→ **Exercise details**
The entries below contain a stretch that opens with the line containing "C3: none -> 220nF (IN_B, VP)" and closes with the line containing "R8: 3k (IN_B, VP) -> none"; set down that stretch exactly, both ends included, and nothing else.

Start of Records for processing

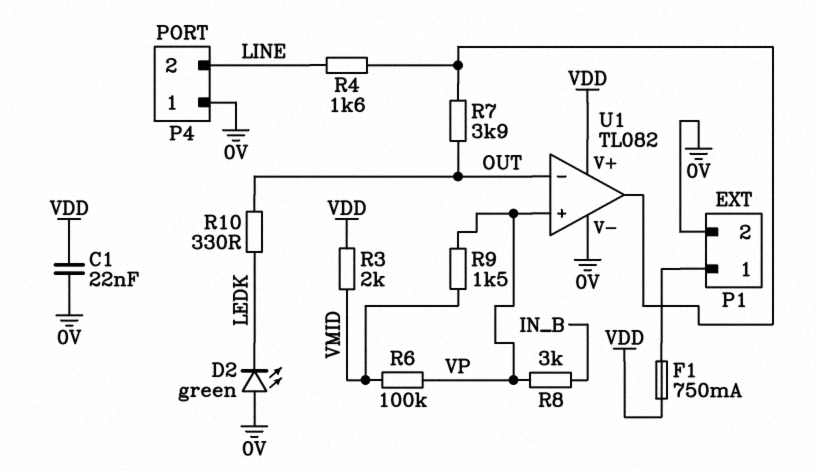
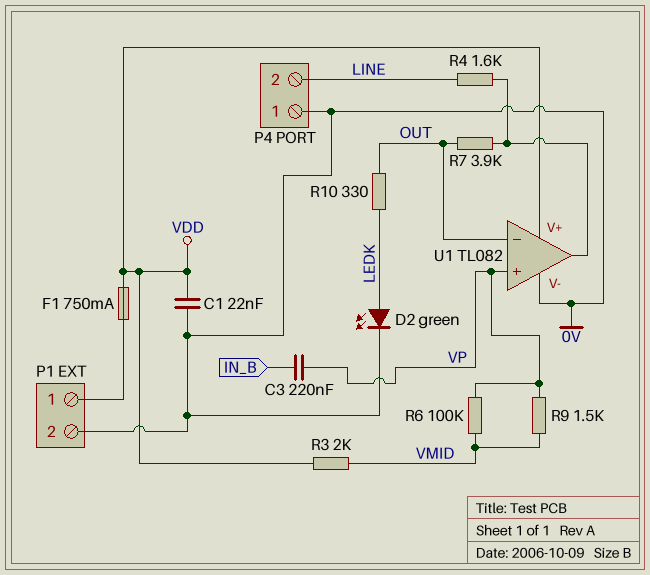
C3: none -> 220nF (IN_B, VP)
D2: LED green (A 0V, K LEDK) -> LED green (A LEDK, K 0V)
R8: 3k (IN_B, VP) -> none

End of Records for processing
Start of Records for processing

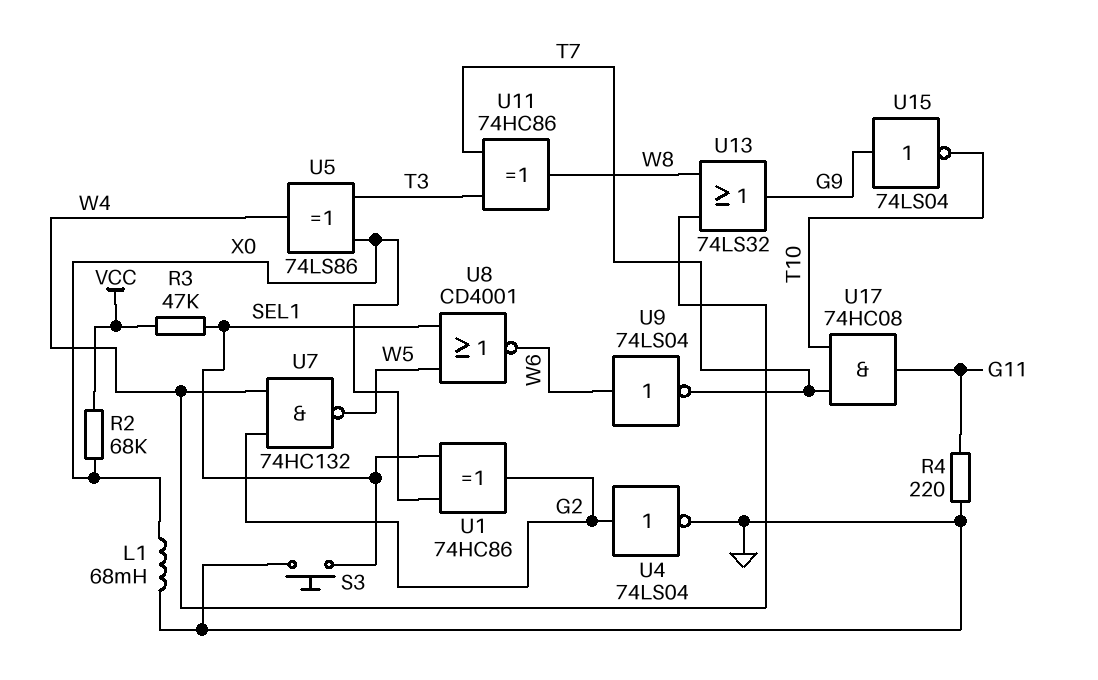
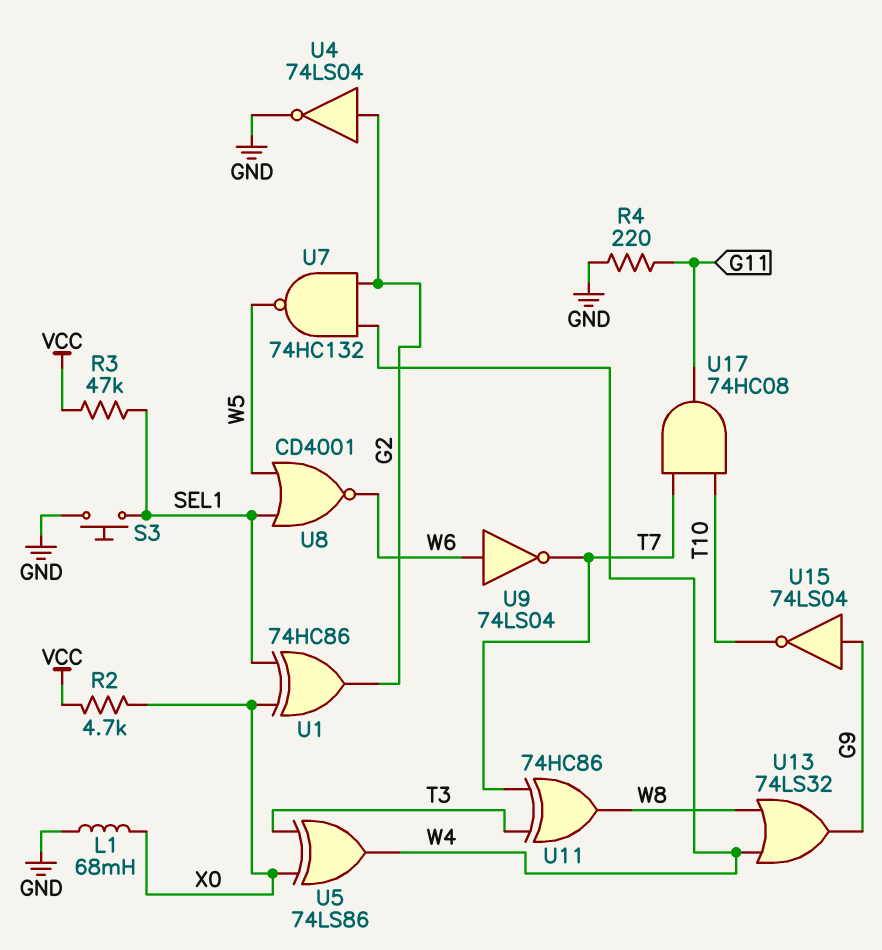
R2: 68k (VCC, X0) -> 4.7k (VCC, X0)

End of Records for processing
Start of Records for processing

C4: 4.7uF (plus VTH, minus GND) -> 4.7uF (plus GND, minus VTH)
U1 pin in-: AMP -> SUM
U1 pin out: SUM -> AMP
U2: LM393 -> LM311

End of Records for processing

→ **Expected answer**
C3: none -> 220nF (IN_B, VP)
D2: LED green (A 0V, K LEDK) -> LED green (A LEDK, K 0V)
R8: 3k (IN_B, VP) -> none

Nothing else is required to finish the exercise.